Dataset entries: Begin

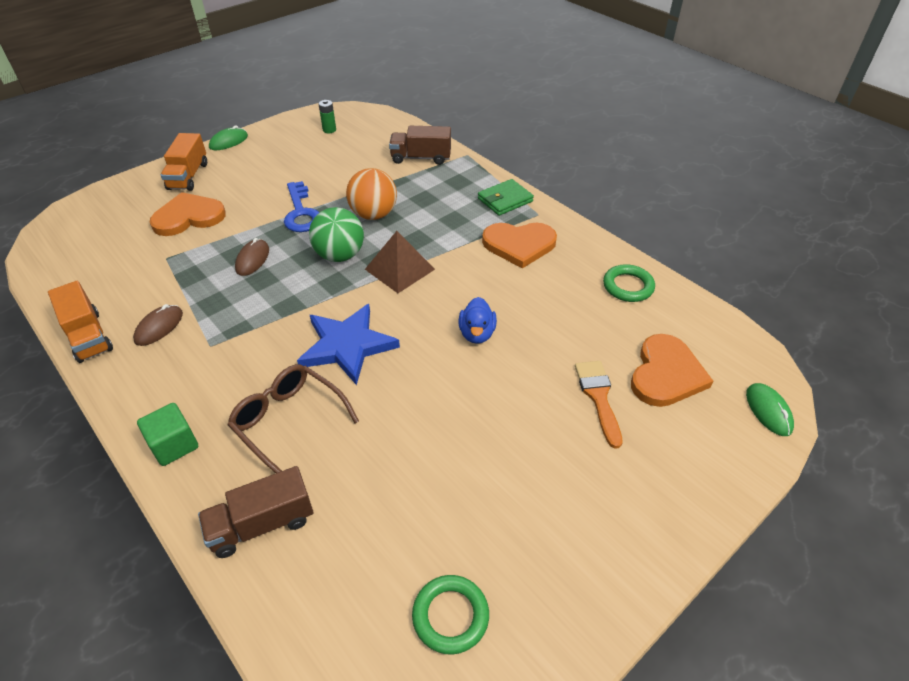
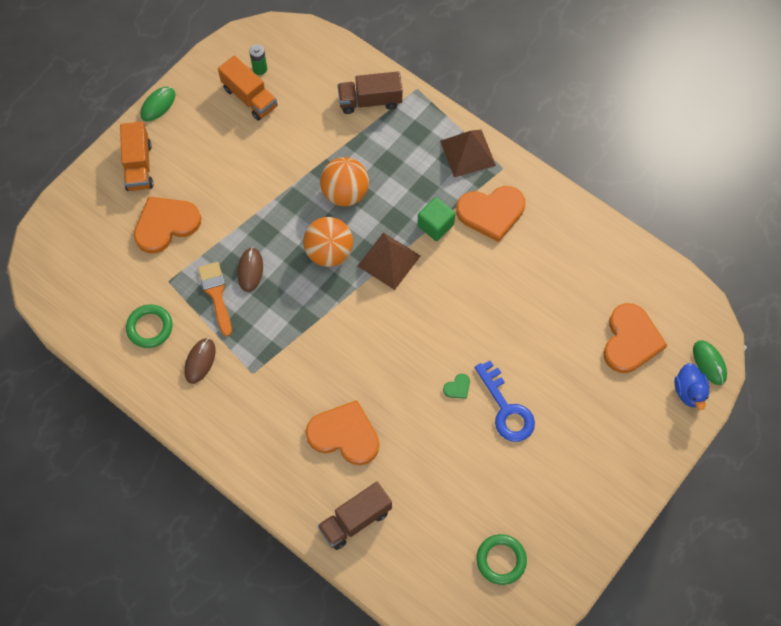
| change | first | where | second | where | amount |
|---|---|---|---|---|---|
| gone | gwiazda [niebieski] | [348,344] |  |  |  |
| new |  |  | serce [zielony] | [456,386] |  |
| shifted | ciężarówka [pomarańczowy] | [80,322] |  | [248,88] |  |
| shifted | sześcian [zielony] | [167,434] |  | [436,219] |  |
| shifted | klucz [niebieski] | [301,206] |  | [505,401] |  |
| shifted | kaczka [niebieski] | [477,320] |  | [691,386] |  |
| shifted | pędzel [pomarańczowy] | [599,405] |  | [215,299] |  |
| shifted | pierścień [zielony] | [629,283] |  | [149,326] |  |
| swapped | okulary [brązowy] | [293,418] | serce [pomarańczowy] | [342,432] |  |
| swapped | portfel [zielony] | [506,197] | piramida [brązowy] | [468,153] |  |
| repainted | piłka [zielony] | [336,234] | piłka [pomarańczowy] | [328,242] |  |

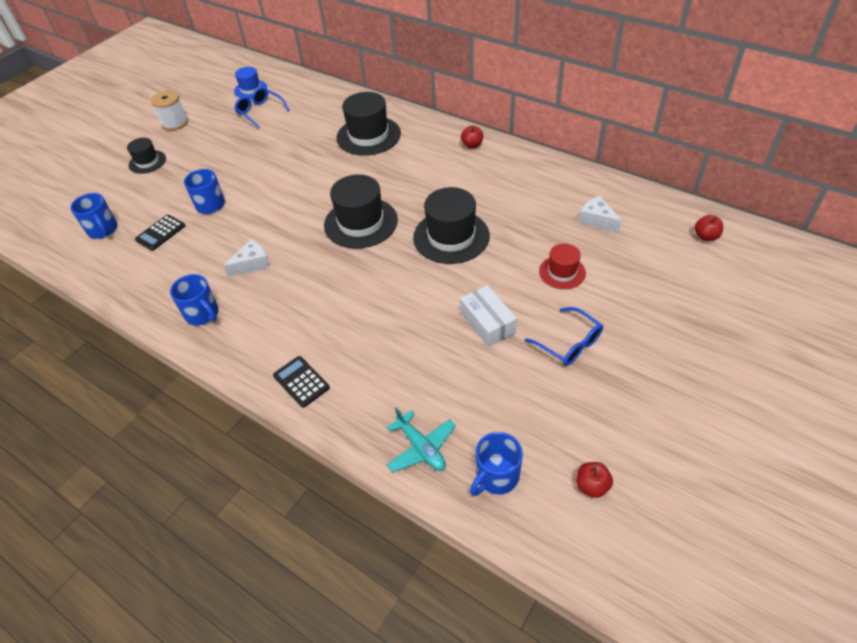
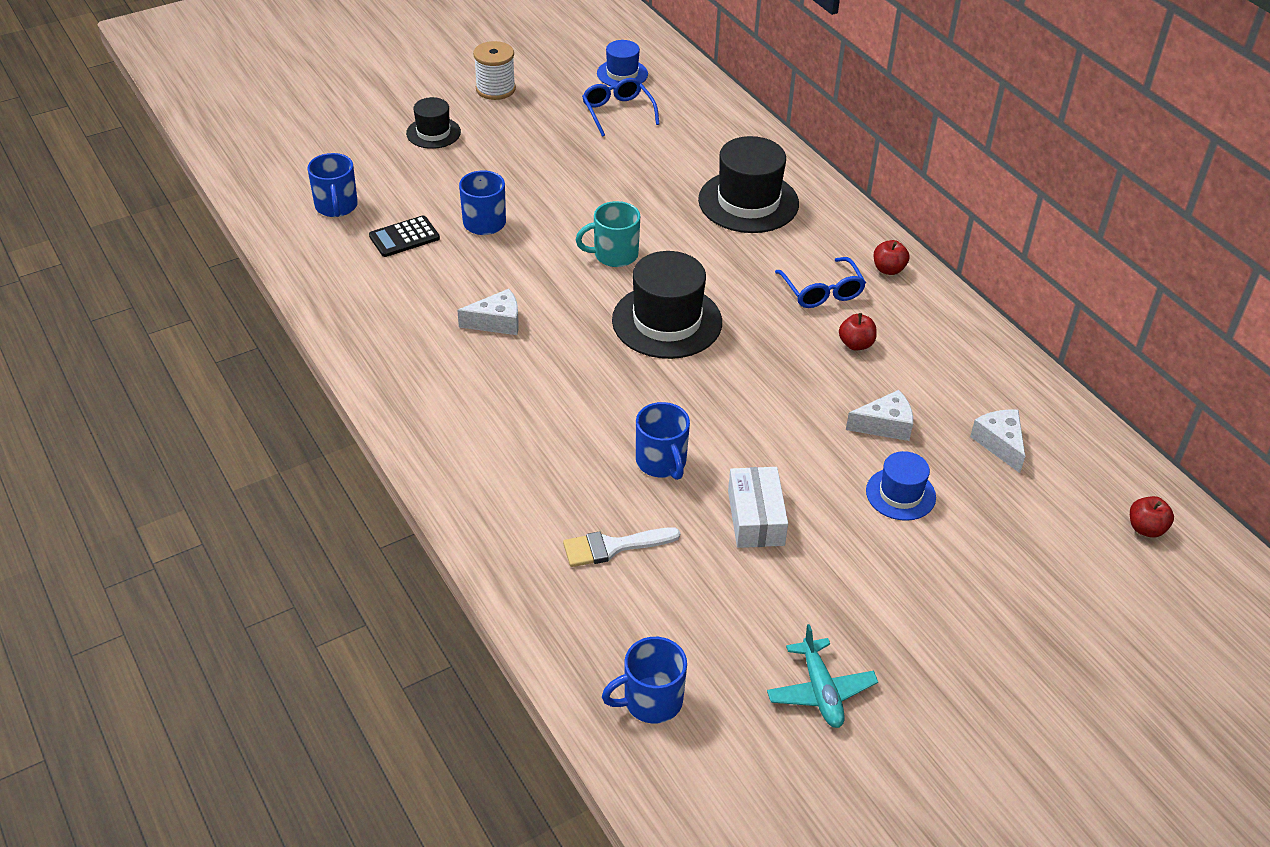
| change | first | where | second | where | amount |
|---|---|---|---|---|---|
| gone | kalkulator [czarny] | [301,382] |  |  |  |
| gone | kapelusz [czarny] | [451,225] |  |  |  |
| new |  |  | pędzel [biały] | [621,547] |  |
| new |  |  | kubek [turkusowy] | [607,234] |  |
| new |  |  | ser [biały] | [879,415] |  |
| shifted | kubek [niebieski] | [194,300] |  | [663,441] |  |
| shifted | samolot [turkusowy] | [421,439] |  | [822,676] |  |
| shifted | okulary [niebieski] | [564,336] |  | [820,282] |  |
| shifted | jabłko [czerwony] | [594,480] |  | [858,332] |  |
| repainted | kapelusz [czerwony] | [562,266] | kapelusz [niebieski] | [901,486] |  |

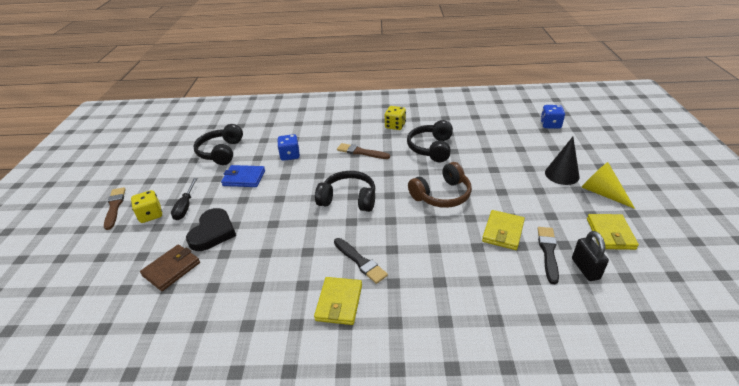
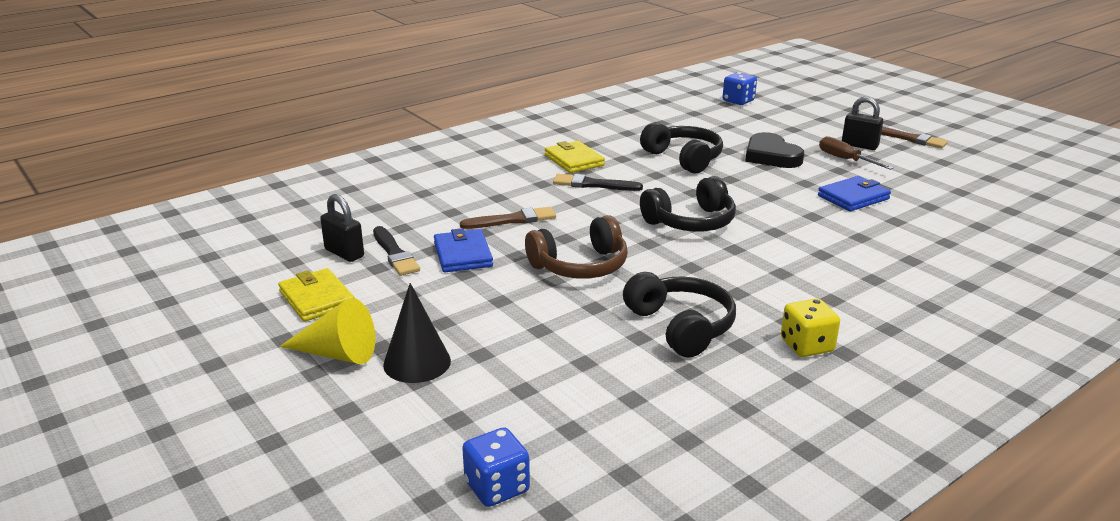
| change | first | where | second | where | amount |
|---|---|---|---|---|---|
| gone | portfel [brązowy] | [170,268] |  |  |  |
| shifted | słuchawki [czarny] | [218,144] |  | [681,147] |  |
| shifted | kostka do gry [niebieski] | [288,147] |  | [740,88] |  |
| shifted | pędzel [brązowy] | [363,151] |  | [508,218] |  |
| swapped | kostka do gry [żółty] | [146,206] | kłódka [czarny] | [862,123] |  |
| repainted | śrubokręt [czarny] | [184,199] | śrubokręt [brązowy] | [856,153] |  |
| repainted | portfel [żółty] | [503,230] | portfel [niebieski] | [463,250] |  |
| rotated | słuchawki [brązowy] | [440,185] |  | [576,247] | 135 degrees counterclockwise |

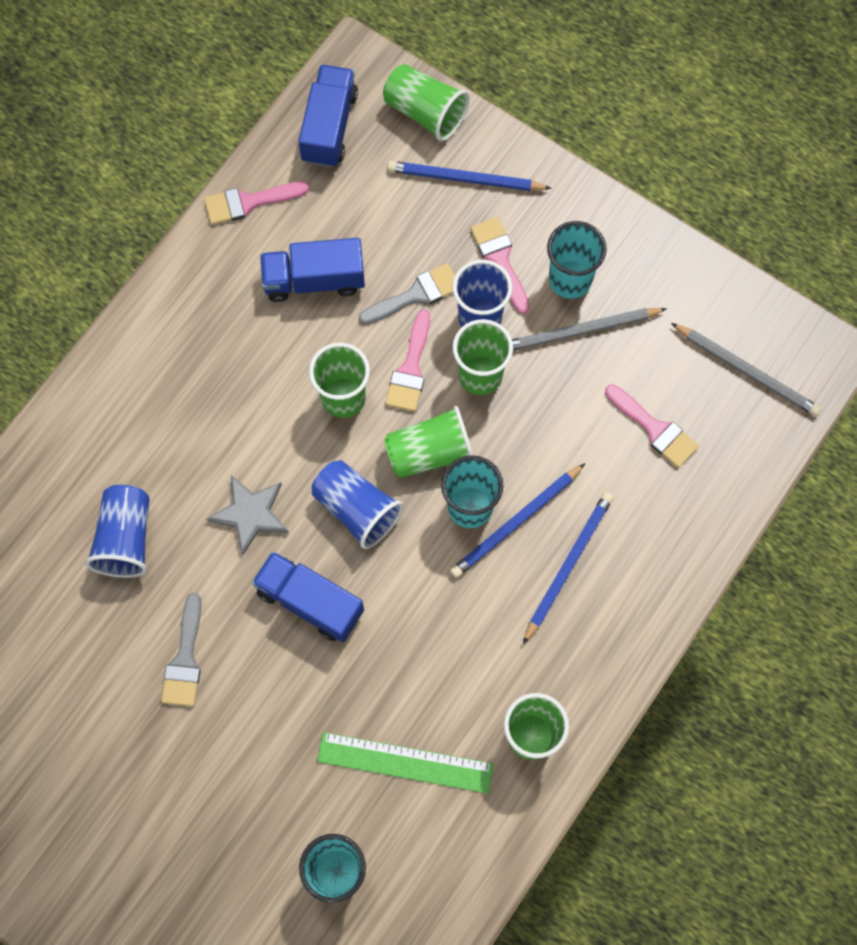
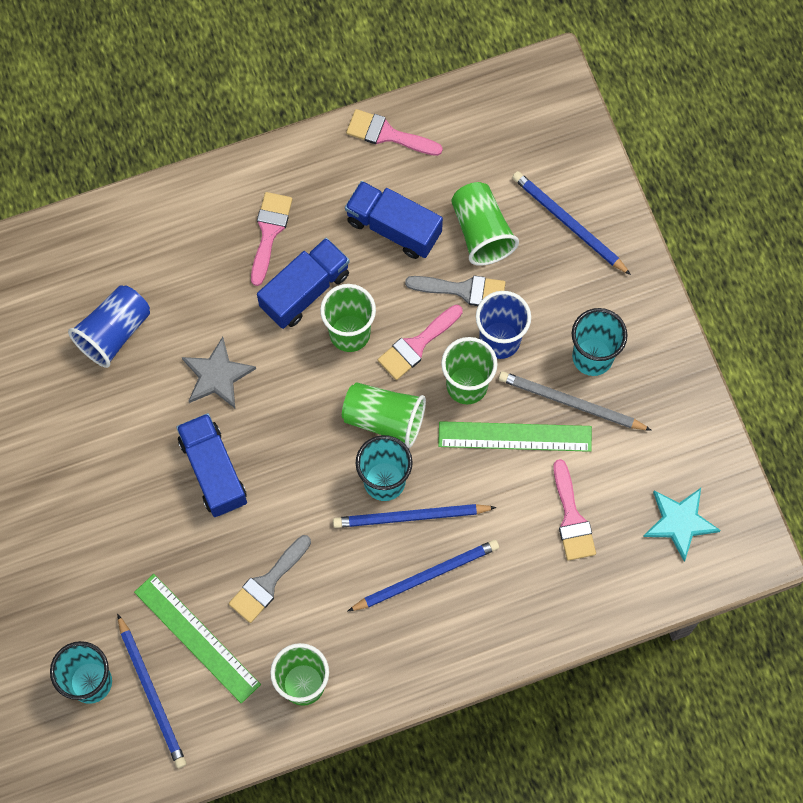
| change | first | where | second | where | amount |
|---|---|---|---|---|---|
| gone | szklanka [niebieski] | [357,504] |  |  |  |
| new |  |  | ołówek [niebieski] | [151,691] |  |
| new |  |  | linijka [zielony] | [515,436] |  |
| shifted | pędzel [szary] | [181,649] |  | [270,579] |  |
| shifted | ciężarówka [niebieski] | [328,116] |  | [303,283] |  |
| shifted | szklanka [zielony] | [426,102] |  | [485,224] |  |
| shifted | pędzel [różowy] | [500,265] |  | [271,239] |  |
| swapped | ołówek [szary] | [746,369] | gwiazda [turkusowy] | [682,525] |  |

Dataset entries: End

**Task goal:**
The reply should consist solely of the lines above from the one that has "shifted | sześcian" through the one that has "swapped | portfel", reproduced exactly.

**Task response:**
| shifted | sześcian [zielony] | [167,434] |  | [436,219] |  |
| shifted | klucz [niebieski] | [301,206] |  | [505,401] |  |
| shifted | kaczka [niebieski] | [477,320] |  | [691,386] |  |
| shifted | pędzel [pomarańczowy] | [599,405] |  | [215,299] |  |
| shifted | pierścień [zielony] | [629,283] |  | [149,326] |  |
| swapped | okulary [brązowy] | [293,418] | serce [pomarańczowy] | [342,432] |  |
| swapped | portfel [zielony] | [506,197] | piramida [brązowy] | [468,153] |  |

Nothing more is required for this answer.